DATA SUPPLIED Block Start

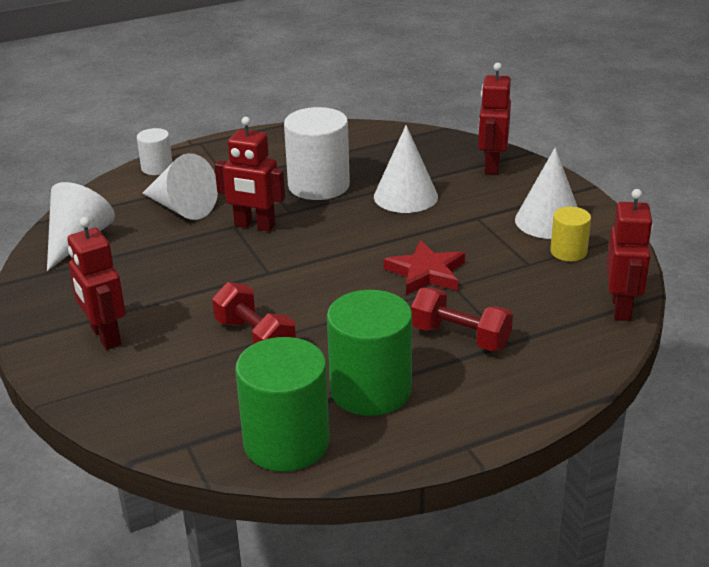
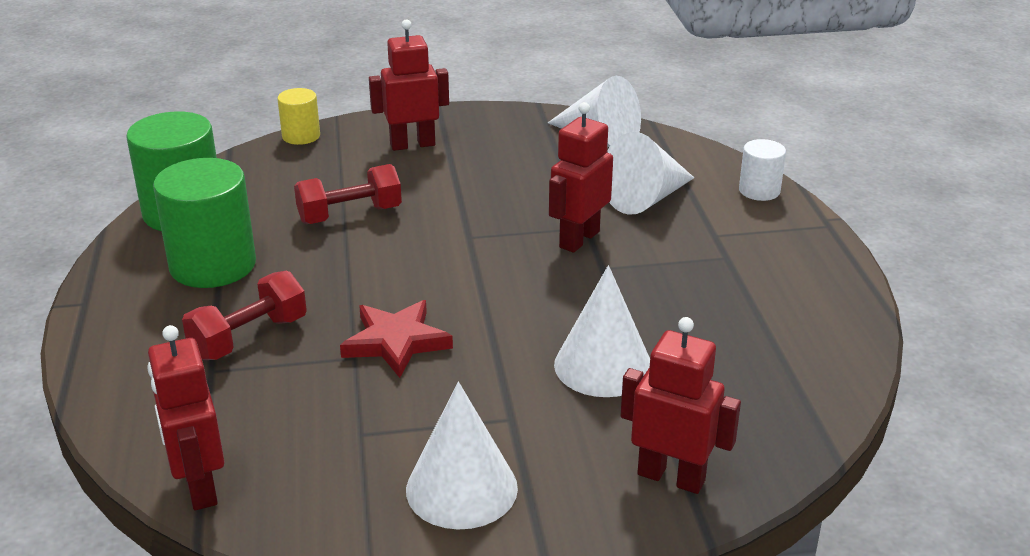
camera: 105 degrees right, 0 degrees up
(318, 185) = (666, 298): white cylinder -> none
(568, 252) = (365, 481): yellow cylinder -> yellow cylinder (301, 136)
(621, 308) = (199, 487): red robot -> red robot turned 45 degrees clockwise

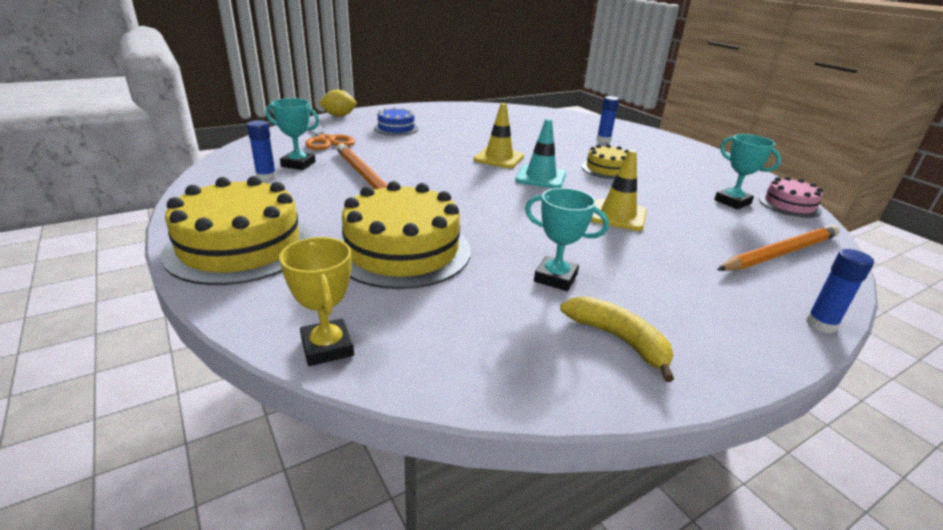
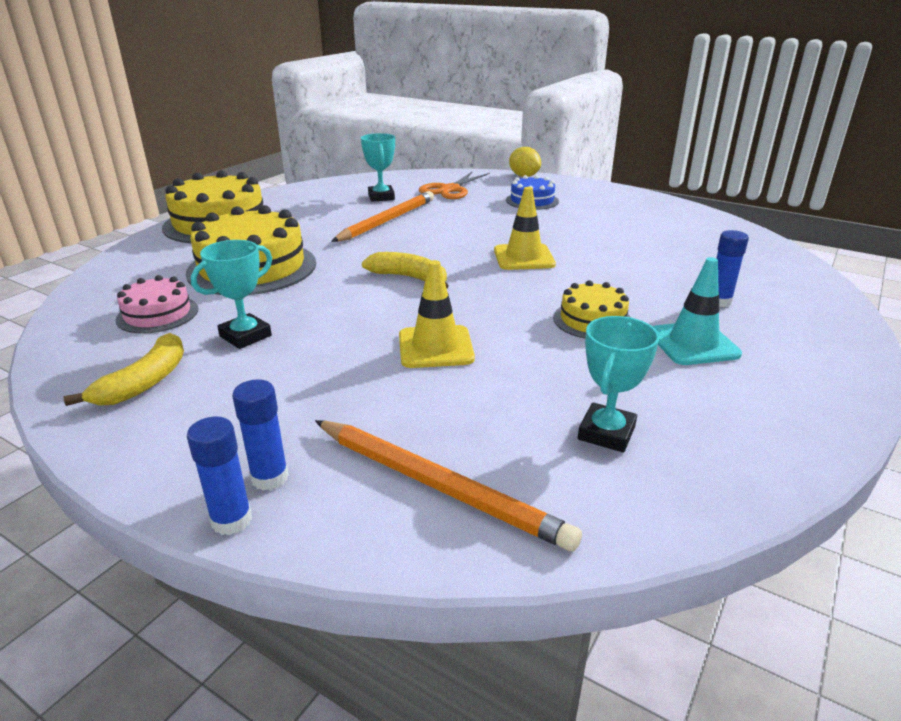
camera: 65 degrees right, 0 degrees up
(266, 177) = (341, 197): blue glue stick -> blue glue stick (269, 478)
(327, 347) = (100, 280): yellow trophy -> none
(497, 196) = (410, 278): none -> yellow banana
(540, 177) = (497, 288): turquoise traffic cone -> turquoise traffic cone (693, 344)
(555, 278) = (245, 336): turquoise trophy -> turquoise trophy turned 45 degrees clockwise
(789, 205) = (681, 499): pink cake -> pink cake (157, 314)

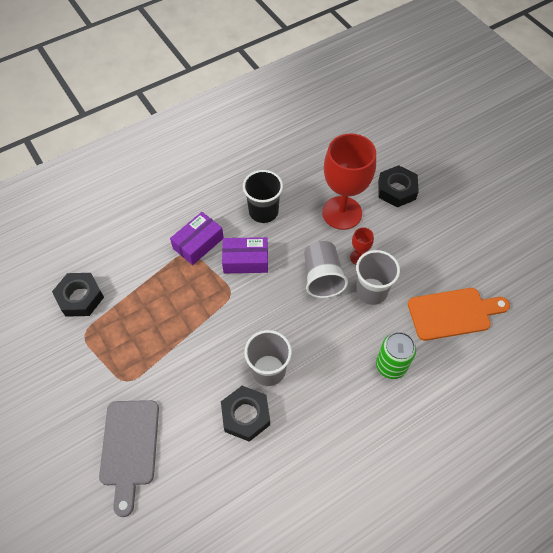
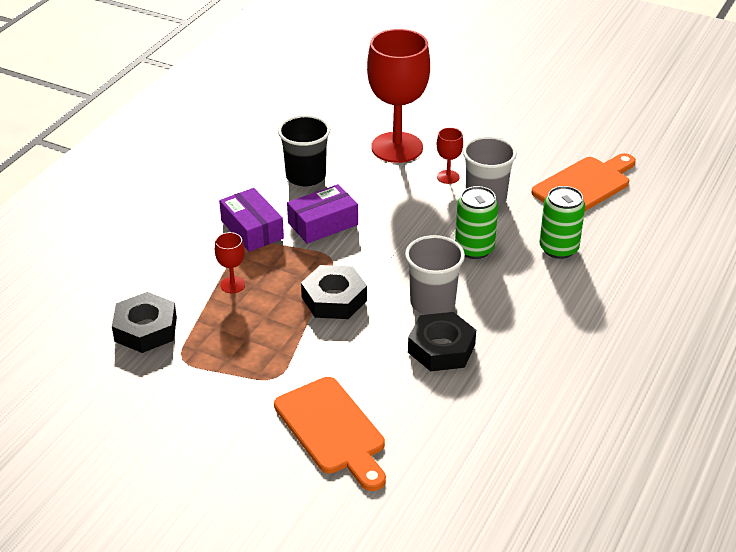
camera: 30 degrees left, 20 degrees down
(129, 448) = (332, 430): grey cutting board -> orange cutting board
(154, 286) = (232, 285): none -> red goblet
(198, 243) = (252, 229): purple box -> purple box turned 45 degrees counterclockwise
(322, 277) = (423, 207): grey cup -> none
(330, 335) = (474, 249): none -> green can
(396, 190) = (440, 109): black nut -> black nut (334, 299)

DATA SUPPLIED Block End

- TASK DETAILS
Retype every entry above exactly and, please, skip the pictures.

- EXERCISE ANSWER
camera: 105 degrees right, 0 degrees up
(318, 185) = (666, 298): white cylinder -> none
(568, 252) = (365, 481): yellow cylinder -> yellow cylinder (301, 136)
(621, 308) = (199, 487): red robot -> red robot turned 45 degrees clockwise

camera: 65 degrees right, 0 degrees up
(266, 177) = (341, 197): blue glue stick -> blue glue stick (269, 478)
(327, 347) = (100, 280): yellow trophy -> none
(497, 196) = (410, 278): none -> yellow banana
(540, 177) = (497, 288): turquoise traffic cone -> turquoise traffic cone (693, 344)
(555, 278) = (245, 336): turquoise trophy -> turquoise trophy turned 45 degrees clockwise
(789, 205) = (681, 499): pink cake -> pink cake (157, 314)

camera: 30 degrees left, 20 degrees down
(129, 448) = (332, 430): grey cutting board -> orange cutting board
(154, 286) = (232, 285): none -> red goblet
(198, 243) = (252, 229): purple box -> purple box turned 45 degrees counterclockwise
(322, 277) = (423, 207): grey cup -> none
(330, 335) = (474, 249): none -> green can
(396, 190) = (440, 109): black nut -> black nut (334, 299)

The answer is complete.